- [Task] Write out the records that follow exactly. Do not include pictures.

- Opening Delimiter -

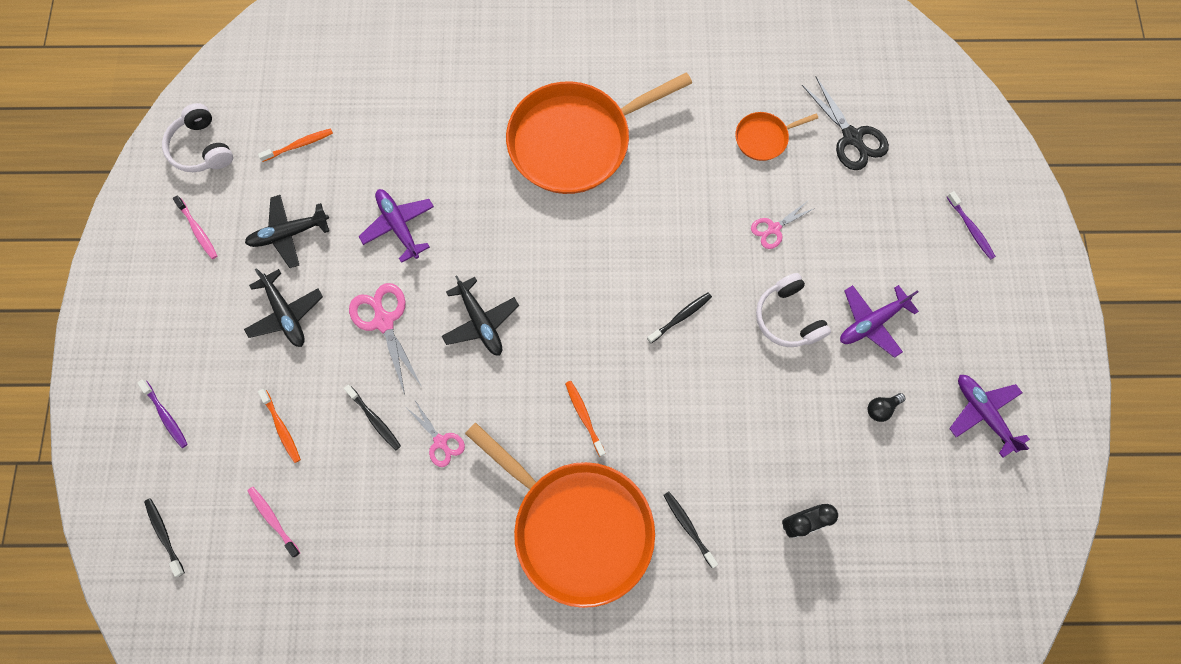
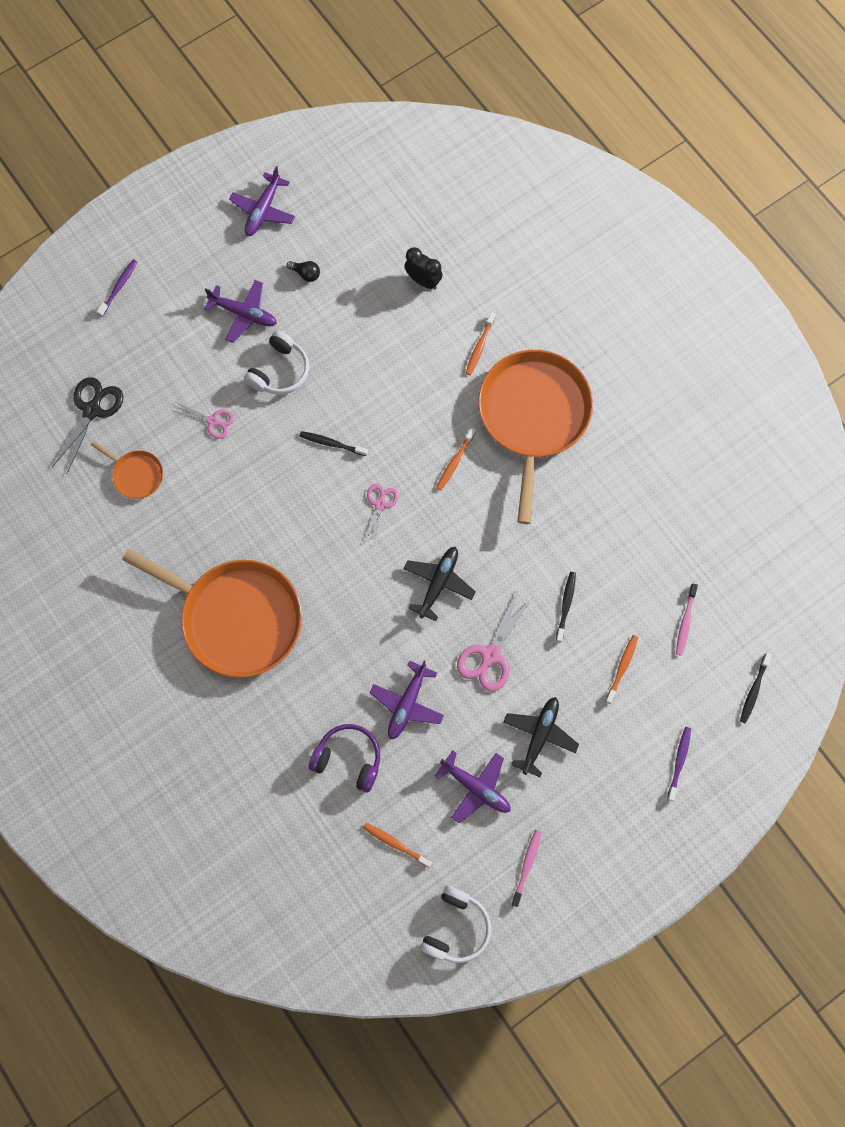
camera: 125 degrees left, 0 degrees up
(289, 233) = (476, 787): black plane -> purple plane
(392, 153) = (348, 758): none -> purple headphones
(440, 441) = (546, 547): pink scissors -> pink scissors (380, 504)
(688, 527) = (479, 347): black toothbrush -> orange toothbrush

- Closing Delimiter -

- [Result of the task]
camera: 125 degrees left, 0 degrees up
(289, 233) = (476, 787): black plane -> purple plane
(392, 153) = (348, 758): none -> purple headphones
(440, 441) = (546, 547): pink scissors -> pink scissors (380, 504)
(688, 527) = (479, 347): black toothbrush -> orange toothbrush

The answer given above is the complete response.